From the first line to the last, print the listing exactly.

DATA BELOW |
******************************

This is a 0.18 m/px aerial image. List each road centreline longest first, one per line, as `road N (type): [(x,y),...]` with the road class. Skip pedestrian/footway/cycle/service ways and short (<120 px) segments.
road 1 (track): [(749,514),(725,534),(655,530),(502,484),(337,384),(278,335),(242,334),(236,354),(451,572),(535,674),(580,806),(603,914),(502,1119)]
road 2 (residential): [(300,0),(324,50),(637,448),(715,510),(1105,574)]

******************************

SOLUTION TO THIS EXERCISE |
This is a 0.18 m/px aerial image. List each road centreline longest first, one per line, as `road N (type): [(x,y),...]` with the road class. Skip pedestrian/footway/cycle/service ways and short (<120 px) segments.
road 1 (track): [(749,514),(725,534),(655,530),(502,484),(337,384),(278,335),(242,334),(236,354),(451,572),(535,674),(580,806),(603,914),(502,1119)]
road 2 (residential): [(300,0),(324,50),(637,448),(715,510),(1105,574)]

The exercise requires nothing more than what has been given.